[Collected data]
★ ★ ★ ★

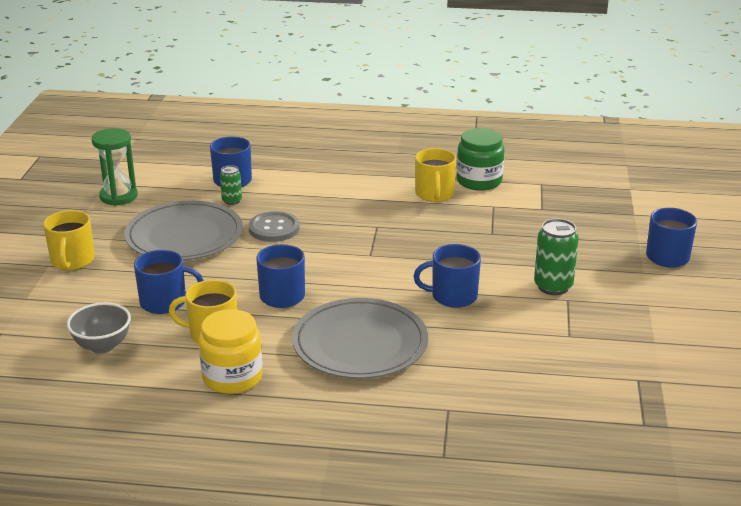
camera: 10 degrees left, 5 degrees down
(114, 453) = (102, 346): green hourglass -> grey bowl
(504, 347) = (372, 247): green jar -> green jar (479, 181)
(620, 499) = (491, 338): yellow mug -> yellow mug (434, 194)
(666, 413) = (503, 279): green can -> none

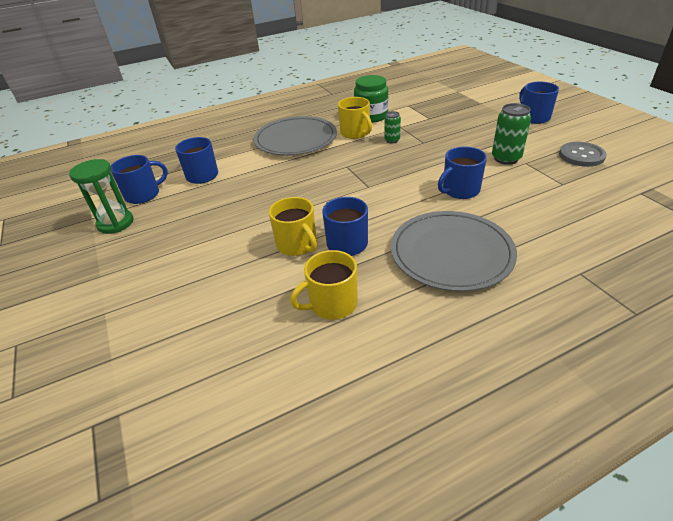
camera: 30 degrees left, 10 degrees up
(72, 261) = (126, 297): yellow mug -> yellow mug (297, 244)
(102, 346) = (244, 369): grey bowl -> none
(165, 302) = (256, 295): blue mug -> blue mug (143, 194)
(184, 236) = (210, 231): grey plate -> grey plate (295, 139)
(232, 201) = (218, 190): green can -> green can (392, 140)
(232, 377) = (397, 335): yellow jar -> none
(274, 228) = (276, 196): grey button -> grey button (581, 156)

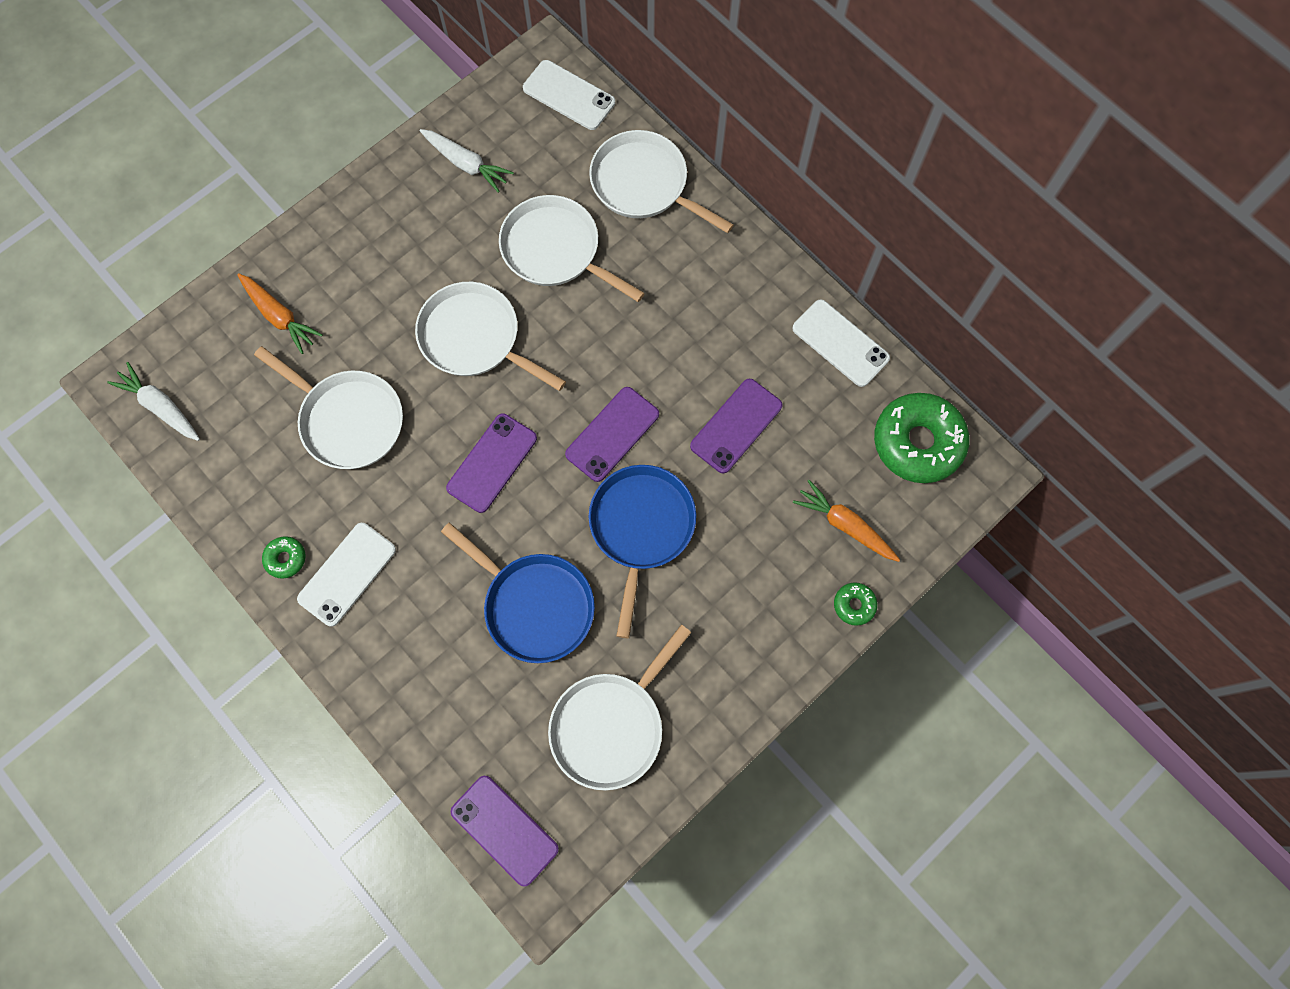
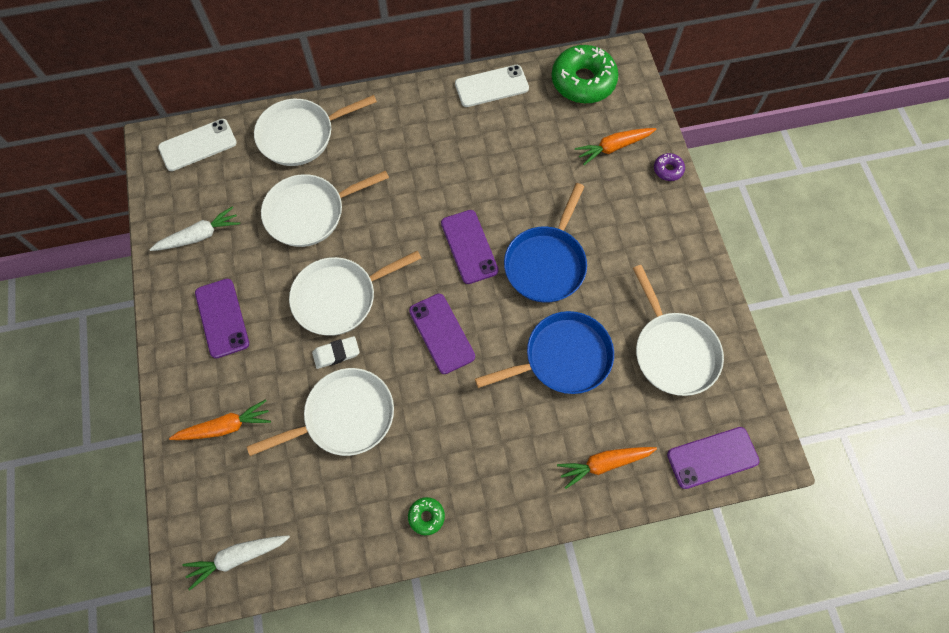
camera: 60 degrees left, 5 degrees down
(347, 574) = (465, 476): white phone -> none
(411, 372) = (336, 353): none -> white eraser
(434, 712) = (604, 464): none -> orange carrot
(641, 528) = (546, 263): blue pan -> blue pan turned 105 degrees counterclockwise
(736, 426) = (510, 172): purple phone -> purple phone (222, 318)
(854, 605) = (668, 170): green donut -> purple donut

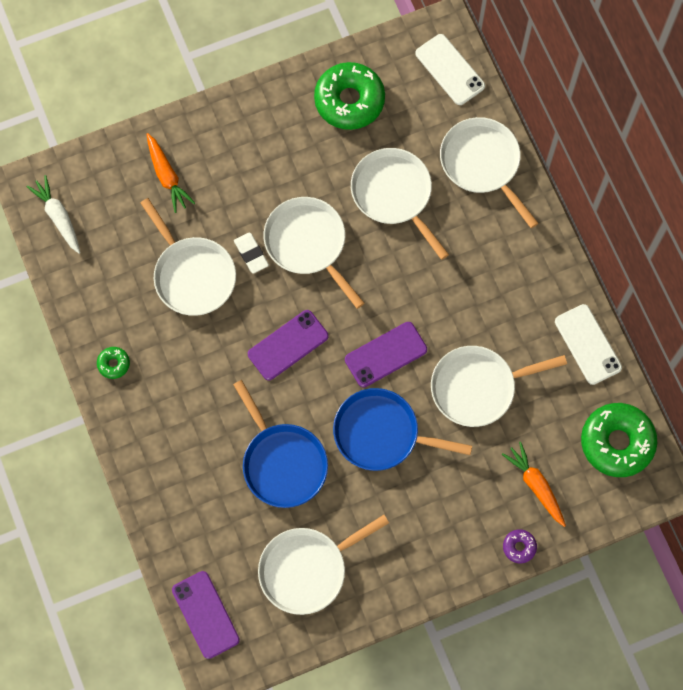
camera: 80 degrees right, 5 degrees up
(199, 236) = (349, 100): white carrot -> green donut
(222, 318) = (269, 145): purple phone -> none
(515, 176) = (478, 387): none -> white pan
(604, 464) = (184, 513): orange carrot -> none

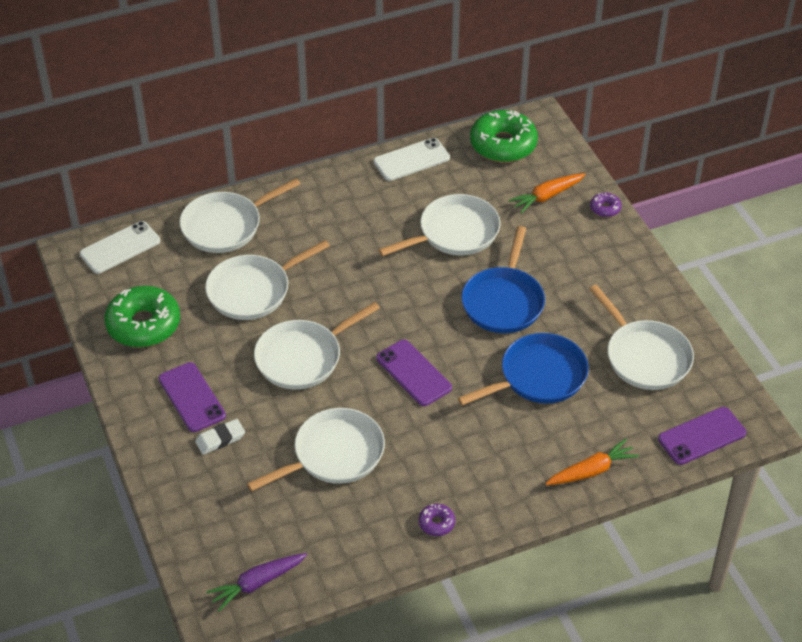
camera: 90 degrees left, 25 degrees down
(58, 217) = (257, 583): white carrot -> purple carrot
(113, 364) = (436, 523): green donut -> purple donut
(167, 176) = (215, 480): orange carrot -> orange carrot (591, 471)
(251, 254) = (312, 404): white eraser -> white eraser (220, 439)
(386, 354) = (423, 298): purple phone -> purple phone (192, 397)
(478, 387) = (454, 233): white pan -> white pan turned 105 degrees counterclockwise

★ ★ ★ ★

*PROBLEM:* Each line of the data above needs to be retyped as it is, without any picture.

*ANSWER TO THIS EXERCISE:*
camera: 10 degrees left, 5 degrees down
(114, 453) = (102, 346): green hourglass -> grey bowl
(504, 347) = (372, 247): green jar -> green jar (479, 181)
(620, 499) = (491, 338): yellow mug -> yellow mug (434, 194)
(666, 413) = (503, 279): green can -> none

camera: 30 degrees left, 10 degrees up
(72, 261) = (126, 297): yellow mug -> yellow mug (297, 244)
(102, 346) = (244, 369): grey bowl -> none
(165, 302) = (256, 295): blue mug -> blue mug (143, 194)
(184, 236) = (210, 231): grey plate -> grey plate (295, 139)
(232, 201) = (218, 190): green can -> green can (392, 140)
(232, 377) = (397, 335): yellow jar -> none
(274, 228) = (276, 196): grey button -> grey button (581, 156)

camera: 60 degrees left, 5 degrees down
(347, 574) = (465, 476): white phone -> none
(411, 372) = (336, 353): none -> white eraser
(434, 712) = (604, 464): none -> orange carrot
(641, 528) = (546, 263): blue pan -> blue pan turned 105 degrees counterclockwise
(736, 426) = (510, 172): purple phone -> purple phone (222, 318)
(854, 605) = (668, 170): green donut -> purple donut

camera: 80 degrees right, 5 degrees up
(199, 236) = (349, 100): white carrot -> green donut
(222, 318) = (269, 145): purple phone -> none
(515, 176) = (478, 387): none -> white pan
(604, 464) = (184, 513): orange carrot -> none

camera: 90 degrees left, 25 degrees down
(58, 217) = (257, 583): white carrot -> purple carrot
(113, 364) = (436, 523): green donut -> purple donut
(167, 176) = (215, 480): orange carrot -> orange carrot (591, 471)
(251, 254) = (312, 404): white eraser -> white eraser (220, 439)
(386, 354) = (423, 298): purple phone -> purple phone (192, 397)
(478, 387) = (454, 233): white pan -> white pan turned 105 degrees counterclockwise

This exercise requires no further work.